:: WHAT IS NEEDED ::
Your answer is the lines below, exactly, from the one that contains "(231, 401) = (371, 406): blue" through the one that contains "(241, 220) = (338, 230): grey", both included.

:: EXTRACTED INFORMATION ::
>>>

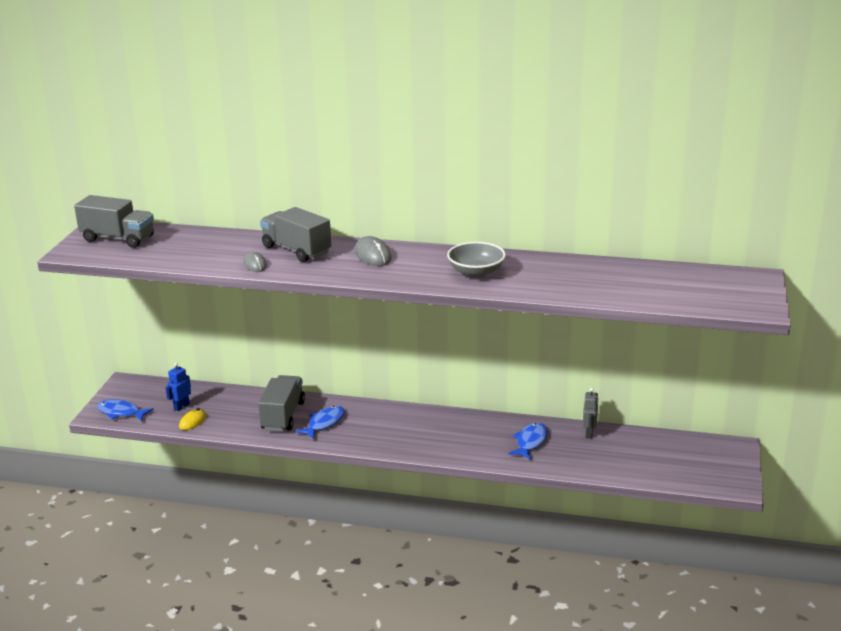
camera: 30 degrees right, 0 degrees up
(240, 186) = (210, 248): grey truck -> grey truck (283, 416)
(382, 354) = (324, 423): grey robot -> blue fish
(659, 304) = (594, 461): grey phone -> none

<<<
>>>

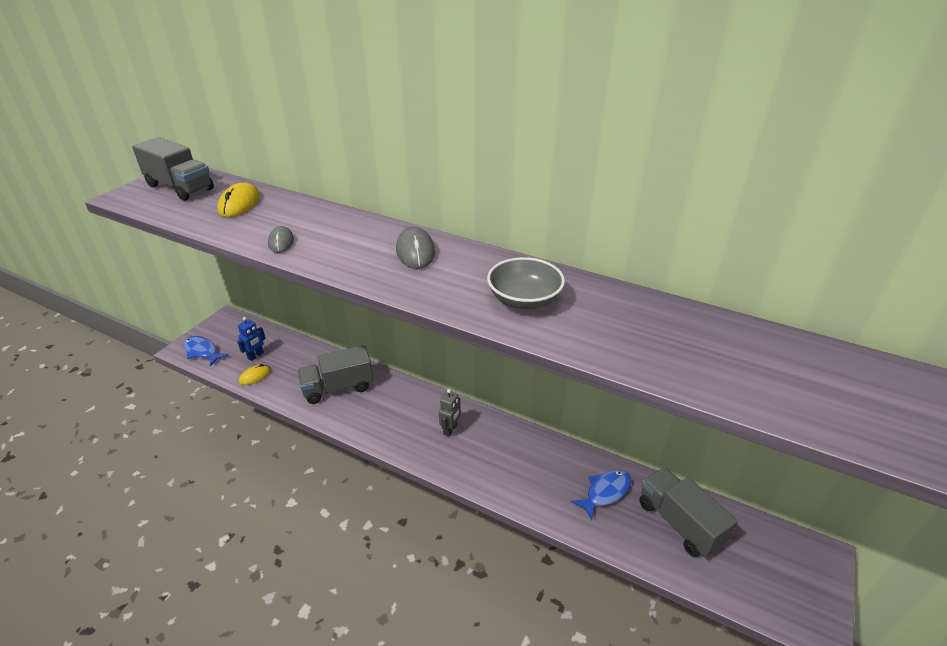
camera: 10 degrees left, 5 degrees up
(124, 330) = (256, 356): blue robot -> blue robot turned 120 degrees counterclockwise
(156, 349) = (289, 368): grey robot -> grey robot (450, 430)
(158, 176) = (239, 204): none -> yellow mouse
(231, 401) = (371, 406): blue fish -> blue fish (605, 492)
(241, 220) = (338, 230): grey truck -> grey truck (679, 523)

<<<

:: SOLUTION TO THIS EXERCISE ::
(231, 401) = (371, 406): blue fish -> blue fish (605, 492)
(241, 220) = (338, 230): grey truck -> grey truck (679, 523)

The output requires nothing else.